What to work on =
Return all the data verbatim but without images.

-.-.-

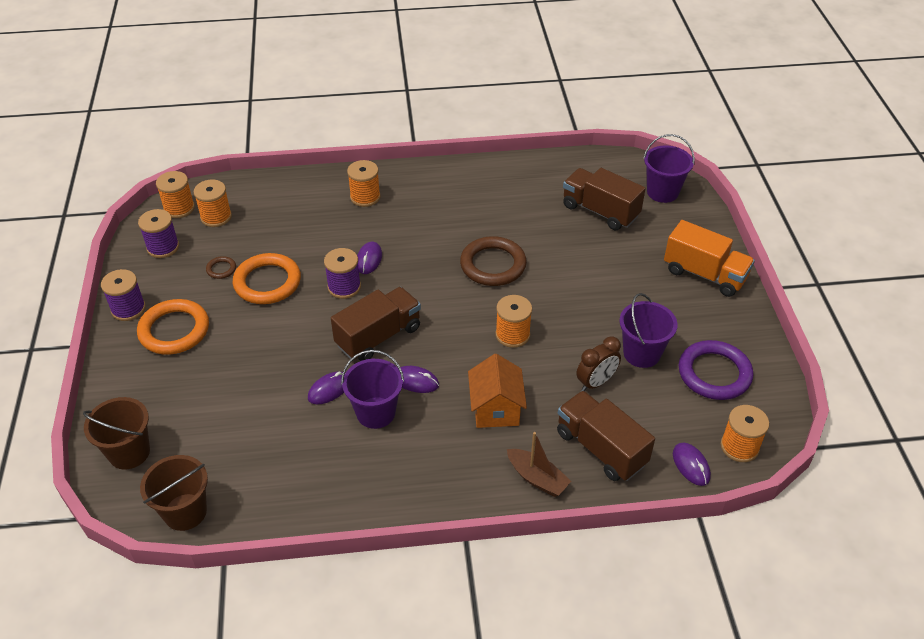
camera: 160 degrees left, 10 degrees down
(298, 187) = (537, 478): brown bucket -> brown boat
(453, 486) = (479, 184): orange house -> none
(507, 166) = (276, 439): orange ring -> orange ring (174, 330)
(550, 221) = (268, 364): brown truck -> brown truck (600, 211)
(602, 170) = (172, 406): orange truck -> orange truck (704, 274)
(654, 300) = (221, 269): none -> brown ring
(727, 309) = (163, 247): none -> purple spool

-.-.-

Output for this exercise =
camera: 160 degrees left, 10 degrees down
(298, 187) = (537, 478): brown bucket -> brown boat
(453, 486) = (479, 184): orange house -> none
(507, 166) = (276, 439): orange ring -> orange ring (174, 330)
(550, 221) = (268, 364): brown truck -> brown truck (600, 211)
(602, 170) = (172, 406): orange truck -> orange truck (704, 274)
(654, 300) = (221, 269): none -> brown ring
(727, 309) = (163, 247): none -> purple spool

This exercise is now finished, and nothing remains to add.